[Collection entries]
***

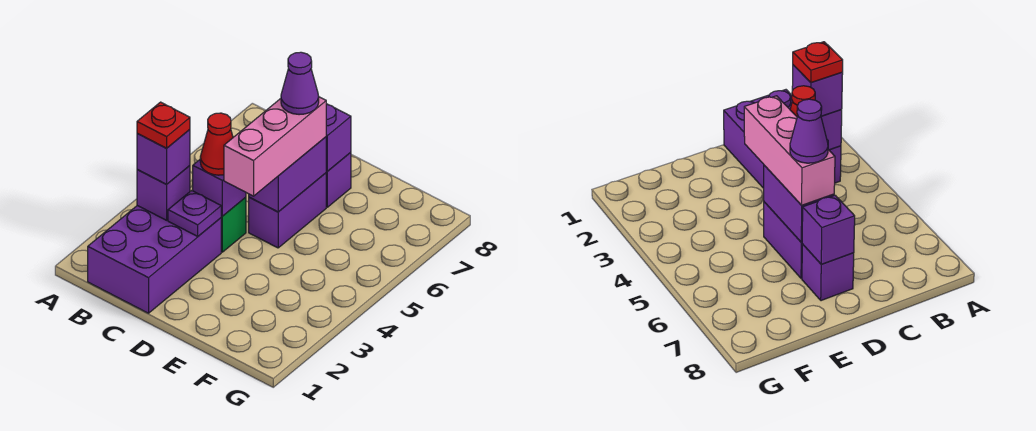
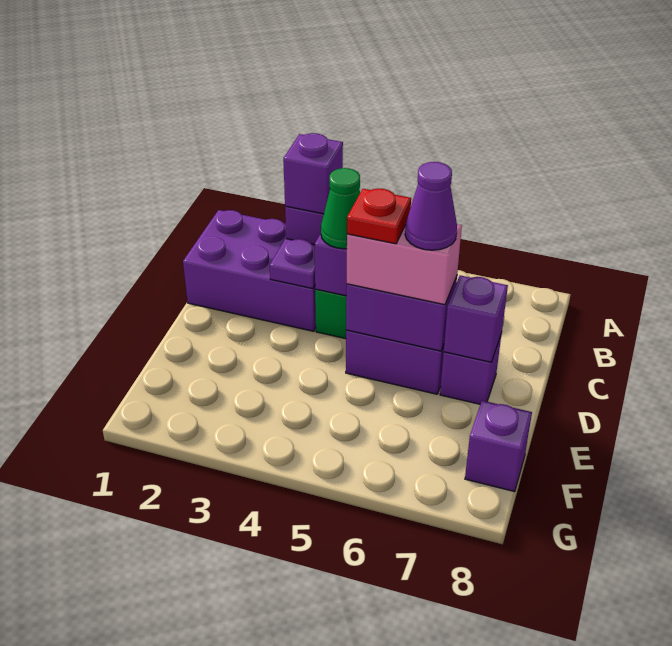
red plate B3 level 4 -> red plate D5 level 4
red cone C4 level 3 -> green cone C4 level 3
pink brick D4:D6 level 3 -> pink brick D5:D6 level 3
none -> purple brick F8 level 1

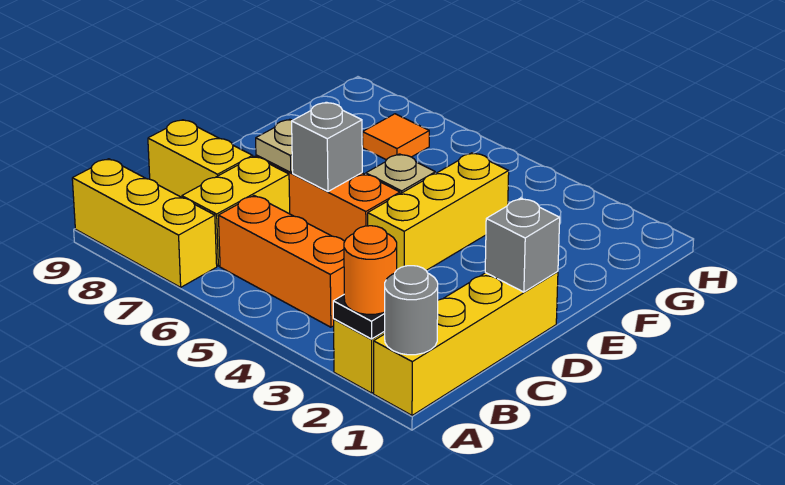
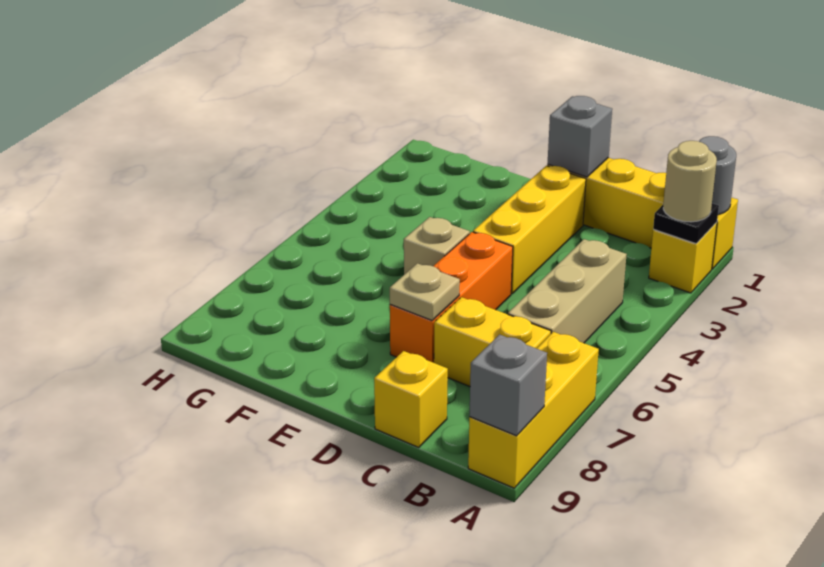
orange round brick A2 level 3 -> tan round brick A2 level 3
orange brick B4:B6 level 1 -> tan brick B4:B6 level 1
yellow brick C8:C9 level 1 -> yellow brick C9 level 1
yellow brick D4:F4 level 1 -> yellow brick D2:D4 level 1
grey brick D6 level 2 -> grey brick A9 level 2
orange tile G7 level 1 -> none

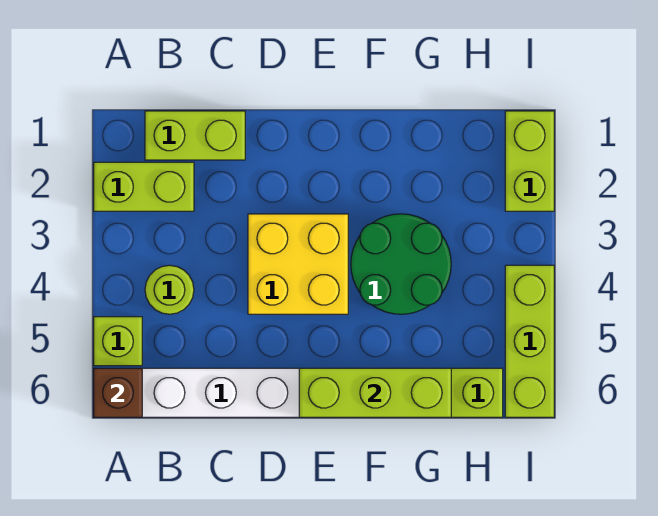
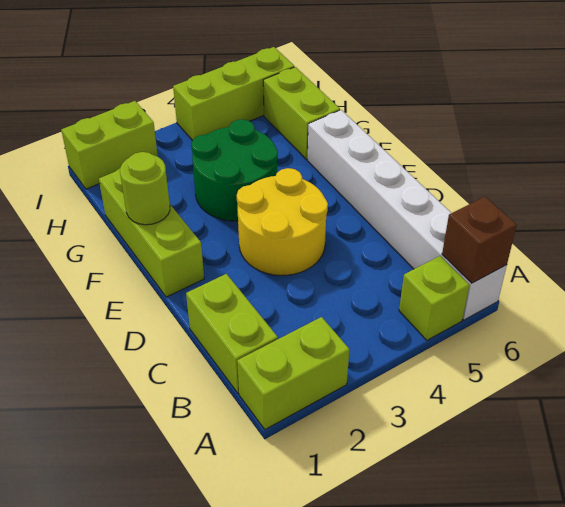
lime brick A2:B2 level 1 -> lime brick A1:A2 level 1
lime round brick B4 level 1 -> lime round brick F1 level 2
yellow brick D3:E4 level 1 -> yellow round brick D3:E4 level 1
lime brick E6:G6 level 2 -> lime brick E1:G1 level 1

***

--- ACTIVITY ---
Start at the line containing "yellow brick D3:E4" and transcribe through the end of the entries. Please keep both ends and add nothing.

--- YOUR SOLUTION ---
yellow brick D3:E4 level 1 -> yellow round brick D3:E4 level 1
lime brick E6:G6 level 2 -> lime brick E1:G1 level 1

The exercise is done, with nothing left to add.